Task statement: Take the data below and copy exactly the lines starting at the one with "camera: 125 degrees left, 25 degrees down" and finishing at the one with "(575, 131) = (112, 237): grey", both included.

Exercise inputs:
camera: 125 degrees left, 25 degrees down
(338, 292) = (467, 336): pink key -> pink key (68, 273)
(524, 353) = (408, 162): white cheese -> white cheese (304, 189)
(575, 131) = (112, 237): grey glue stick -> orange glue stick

* * *

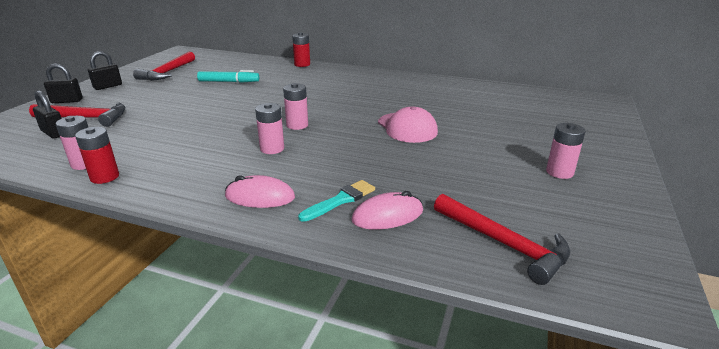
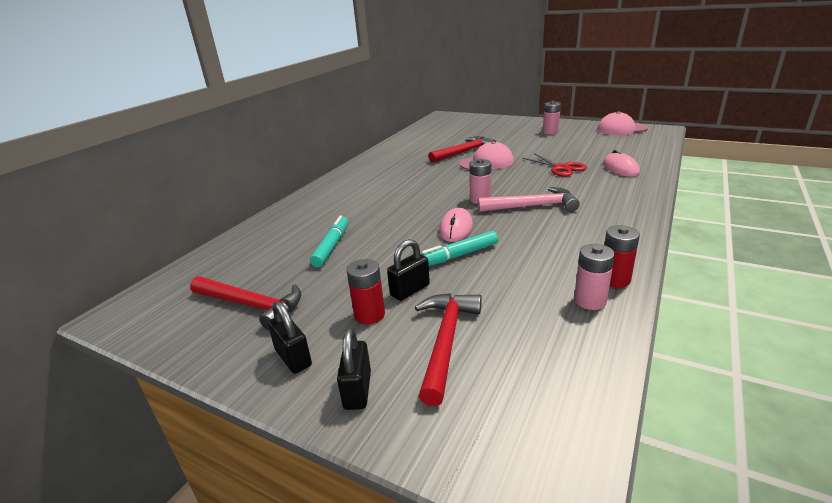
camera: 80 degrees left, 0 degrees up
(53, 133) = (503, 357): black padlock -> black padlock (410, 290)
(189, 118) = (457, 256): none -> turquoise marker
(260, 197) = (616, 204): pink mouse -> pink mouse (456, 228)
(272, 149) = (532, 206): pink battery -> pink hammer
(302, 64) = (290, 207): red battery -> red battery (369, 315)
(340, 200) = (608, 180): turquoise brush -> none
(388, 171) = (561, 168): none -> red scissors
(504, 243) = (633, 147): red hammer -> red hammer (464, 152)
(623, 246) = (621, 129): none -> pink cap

Answer section:
camera: 125 degrees left, 25 degrees down
(338, 292) = (467, 336): pink key -> pink key (68, 273)
(524, 353) = (408, 162): white cheese -> white cheese (304, 189)
(575, 131) = (112, 237): grey glue stick -> orange glue stick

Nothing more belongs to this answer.